Object change descriptions
__________
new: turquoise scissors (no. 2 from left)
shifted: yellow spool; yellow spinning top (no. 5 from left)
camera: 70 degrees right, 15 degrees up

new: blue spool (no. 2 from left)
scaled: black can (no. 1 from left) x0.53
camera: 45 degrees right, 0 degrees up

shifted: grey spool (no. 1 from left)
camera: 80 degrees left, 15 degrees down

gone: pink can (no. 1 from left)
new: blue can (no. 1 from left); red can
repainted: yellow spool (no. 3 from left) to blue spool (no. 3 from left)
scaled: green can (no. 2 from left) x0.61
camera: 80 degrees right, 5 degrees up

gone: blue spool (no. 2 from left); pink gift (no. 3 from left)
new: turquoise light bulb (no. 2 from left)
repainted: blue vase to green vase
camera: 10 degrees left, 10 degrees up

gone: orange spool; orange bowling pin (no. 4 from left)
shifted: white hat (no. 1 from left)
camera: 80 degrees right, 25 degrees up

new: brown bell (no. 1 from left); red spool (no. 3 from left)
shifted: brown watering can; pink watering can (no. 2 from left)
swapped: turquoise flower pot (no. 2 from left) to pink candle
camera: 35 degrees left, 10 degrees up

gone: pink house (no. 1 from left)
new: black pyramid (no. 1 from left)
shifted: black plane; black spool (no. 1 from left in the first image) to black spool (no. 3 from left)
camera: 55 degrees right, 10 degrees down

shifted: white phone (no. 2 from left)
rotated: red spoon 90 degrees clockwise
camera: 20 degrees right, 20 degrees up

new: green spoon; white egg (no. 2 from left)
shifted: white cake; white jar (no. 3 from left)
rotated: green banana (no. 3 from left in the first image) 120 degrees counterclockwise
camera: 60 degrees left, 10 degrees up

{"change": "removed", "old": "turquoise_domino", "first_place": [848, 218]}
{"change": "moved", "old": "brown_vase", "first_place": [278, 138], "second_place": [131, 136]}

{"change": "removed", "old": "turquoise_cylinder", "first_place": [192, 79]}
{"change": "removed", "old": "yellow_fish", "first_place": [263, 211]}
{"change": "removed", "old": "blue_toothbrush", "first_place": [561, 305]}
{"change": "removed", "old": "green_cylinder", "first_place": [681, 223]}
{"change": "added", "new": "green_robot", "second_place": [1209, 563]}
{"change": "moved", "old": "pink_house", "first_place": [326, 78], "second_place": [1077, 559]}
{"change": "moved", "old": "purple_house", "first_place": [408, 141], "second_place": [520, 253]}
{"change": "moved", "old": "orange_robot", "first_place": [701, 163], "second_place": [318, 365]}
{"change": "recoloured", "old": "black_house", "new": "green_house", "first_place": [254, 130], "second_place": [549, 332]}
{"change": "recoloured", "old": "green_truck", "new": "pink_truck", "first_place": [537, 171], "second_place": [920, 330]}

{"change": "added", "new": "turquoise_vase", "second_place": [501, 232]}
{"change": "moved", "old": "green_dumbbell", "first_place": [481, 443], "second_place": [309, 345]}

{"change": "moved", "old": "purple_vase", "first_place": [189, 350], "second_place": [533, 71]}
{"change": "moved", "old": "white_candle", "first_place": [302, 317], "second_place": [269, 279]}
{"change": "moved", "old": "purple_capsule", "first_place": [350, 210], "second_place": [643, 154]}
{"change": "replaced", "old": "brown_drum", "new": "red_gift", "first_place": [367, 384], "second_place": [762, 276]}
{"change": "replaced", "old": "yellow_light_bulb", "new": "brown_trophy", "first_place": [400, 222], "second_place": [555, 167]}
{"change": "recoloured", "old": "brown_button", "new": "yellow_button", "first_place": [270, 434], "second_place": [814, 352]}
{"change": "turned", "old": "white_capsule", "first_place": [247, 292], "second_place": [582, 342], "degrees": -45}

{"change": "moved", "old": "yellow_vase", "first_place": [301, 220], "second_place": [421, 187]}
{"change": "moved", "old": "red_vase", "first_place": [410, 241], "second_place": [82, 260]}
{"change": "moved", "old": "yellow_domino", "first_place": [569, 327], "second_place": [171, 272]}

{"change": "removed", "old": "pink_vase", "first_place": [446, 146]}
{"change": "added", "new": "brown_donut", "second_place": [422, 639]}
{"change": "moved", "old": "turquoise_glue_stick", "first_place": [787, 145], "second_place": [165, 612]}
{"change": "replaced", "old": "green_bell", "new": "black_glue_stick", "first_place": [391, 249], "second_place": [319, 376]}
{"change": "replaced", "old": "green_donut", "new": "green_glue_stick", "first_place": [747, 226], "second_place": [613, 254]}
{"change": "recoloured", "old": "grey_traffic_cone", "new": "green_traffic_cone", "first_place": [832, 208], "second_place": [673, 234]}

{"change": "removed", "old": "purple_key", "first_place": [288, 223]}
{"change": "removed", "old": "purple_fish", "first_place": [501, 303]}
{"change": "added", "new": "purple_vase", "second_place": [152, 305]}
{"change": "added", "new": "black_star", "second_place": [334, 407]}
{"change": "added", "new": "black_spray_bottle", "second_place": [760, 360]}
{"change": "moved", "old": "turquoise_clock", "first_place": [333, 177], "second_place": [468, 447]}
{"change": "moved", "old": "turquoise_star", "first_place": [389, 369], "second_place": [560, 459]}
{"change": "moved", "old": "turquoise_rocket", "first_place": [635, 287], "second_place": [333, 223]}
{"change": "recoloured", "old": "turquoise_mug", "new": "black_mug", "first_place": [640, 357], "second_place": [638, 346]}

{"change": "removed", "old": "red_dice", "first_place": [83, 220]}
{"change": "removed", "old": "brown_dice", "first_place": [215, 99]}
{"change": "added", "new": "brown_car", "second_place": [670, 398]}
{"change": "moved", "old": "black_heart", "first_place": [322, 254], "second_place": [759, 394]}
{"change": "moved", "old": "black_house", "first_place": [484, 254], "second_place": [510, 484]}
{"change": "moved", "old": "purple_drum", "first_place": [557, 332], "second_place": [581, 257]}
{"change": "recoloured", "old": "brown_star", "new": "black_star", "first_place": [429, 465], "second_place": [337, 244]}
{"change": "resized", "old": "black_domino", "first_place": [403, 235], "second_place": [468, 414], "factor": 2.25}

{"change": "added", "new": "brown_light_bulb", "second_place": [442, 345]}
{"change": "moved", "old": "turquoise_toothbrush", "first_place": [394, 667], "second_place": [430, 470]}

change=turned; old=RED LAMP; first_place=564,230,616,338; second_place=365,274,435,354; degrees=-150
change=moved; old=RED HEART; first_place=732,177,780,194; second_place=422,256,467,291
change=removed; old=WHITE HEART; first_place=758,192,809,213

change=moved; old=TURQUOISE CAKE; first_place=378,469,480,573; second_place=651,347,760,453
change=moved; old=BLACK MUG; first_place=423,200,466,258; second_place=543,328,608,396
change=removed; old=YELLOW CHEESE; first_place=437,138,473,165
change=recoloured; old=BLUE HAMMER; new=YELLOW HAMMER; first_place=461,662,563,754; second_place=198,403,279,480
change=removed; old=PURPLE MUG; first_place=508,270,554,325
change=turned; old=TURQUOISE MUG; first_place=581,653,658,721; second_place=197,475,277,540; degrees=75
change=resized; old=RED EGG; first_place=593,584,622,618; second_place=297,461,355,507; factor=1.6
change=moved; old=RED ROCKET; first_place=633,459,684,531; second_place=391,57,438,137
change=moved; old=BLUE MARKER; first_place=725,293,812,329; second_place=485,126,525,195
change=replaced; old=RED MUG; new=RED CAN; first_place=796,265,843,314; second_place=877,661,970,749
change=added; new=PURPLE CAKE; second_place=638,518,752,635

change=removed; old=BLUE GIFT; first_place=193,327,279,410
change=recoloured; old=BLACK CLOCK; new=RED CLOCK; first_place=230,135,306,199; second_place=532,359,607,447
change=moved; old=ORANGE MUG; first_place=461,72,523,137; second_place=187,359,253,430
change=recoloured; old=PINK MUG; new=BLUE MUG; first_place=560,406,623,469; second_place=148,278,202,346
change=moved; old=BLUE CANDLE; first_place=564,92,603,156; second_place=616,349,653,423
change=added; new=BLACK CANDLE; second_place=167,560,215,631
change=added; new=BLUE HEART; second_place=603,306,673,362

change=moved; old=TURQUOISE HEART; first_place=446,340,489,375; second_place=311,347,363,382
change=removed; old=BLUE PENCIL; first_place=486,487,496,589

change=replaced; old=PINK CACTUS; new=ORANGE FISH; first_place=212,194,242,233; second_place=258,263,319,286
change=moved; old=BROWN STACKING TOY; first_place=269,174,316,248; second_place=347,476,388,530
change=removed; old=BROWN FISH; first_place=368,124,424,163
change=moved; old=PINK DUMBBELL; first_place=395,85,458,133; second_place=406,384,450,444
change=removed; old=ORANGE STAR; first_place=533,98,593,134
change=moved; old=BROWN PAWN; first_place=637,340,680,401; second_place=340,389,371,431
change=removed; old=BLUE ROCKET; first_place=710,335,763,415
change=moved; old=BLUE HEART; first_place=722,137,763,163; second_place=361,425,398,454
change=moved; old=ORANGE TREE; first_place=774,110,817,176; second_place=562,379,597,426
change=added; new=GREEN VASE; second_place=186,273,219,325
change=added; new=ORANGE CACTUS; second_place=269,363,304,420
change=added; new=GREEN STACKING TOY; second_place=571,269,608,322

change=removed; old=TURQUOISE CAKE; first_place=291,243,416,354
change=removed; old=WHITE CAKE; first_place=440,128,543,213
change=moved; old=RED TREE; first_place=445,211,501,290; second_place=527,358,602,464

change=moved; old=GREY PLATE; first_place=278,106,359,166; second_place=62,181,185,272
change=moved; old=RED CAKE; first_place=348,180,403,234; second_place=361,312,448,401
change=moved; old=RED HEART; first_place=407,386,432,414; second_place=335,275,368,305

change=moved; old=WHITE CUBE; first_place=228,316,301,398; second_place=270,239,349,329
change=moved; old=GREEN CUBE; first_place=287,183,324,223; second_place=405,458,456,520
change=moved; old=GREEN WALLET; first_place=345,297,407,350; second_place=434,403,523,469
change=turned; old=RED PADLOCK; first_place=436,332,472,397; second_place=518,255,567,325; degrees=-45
__________
In the records above, find the line with "shifted: grey spool (no. 1 from left)"; write out exactly that line and each one after it, stopping after the line with "camera: 55 degrees right, 10 degrees down".

shifted: grey spool (no. 1 from left)
camera: 80 degrees left, 15 degrees down

gone: pink can (no. 1 from left)
new: blue can (no. 1 from left); red can
repainted: yellow spool (no. 3 from left) to blue spool (no. 3 from left)
scaled: green can (no. 2 from left) x0.61
camera: 80 degrees right, 5 degrees up

gone: blue spool (no. 2 from left); pink gift (no. 3 from left)
new: turquoise light bulb (no. 2 from left)
repainted: blue vase to green vase
camera: 10 degrees left, 10 degrees up

gone: orange spool; orange bowling pin (no. 4 from left)
shifted: white hat (no. 1 from left)
camera: 80 degrees right, 25 degrees up

new: brown bell (no. 1 from left); red spool (no. 3 from left)
shifted: brown watering can; pink watering can (no. 2 from left)
swapped: turquoise flower pot (no. 2 from left) to pink candle
camera: 35 degrees left, 10 degrees up

gone: pink house (no. 1 from left)
new: black pyramid (no. 1 from left)
shifted: black plane; black spool (no. 1 from left in the first image) to black spool (no. 3 from left)
camera: 55 degrees right, 10 degrees down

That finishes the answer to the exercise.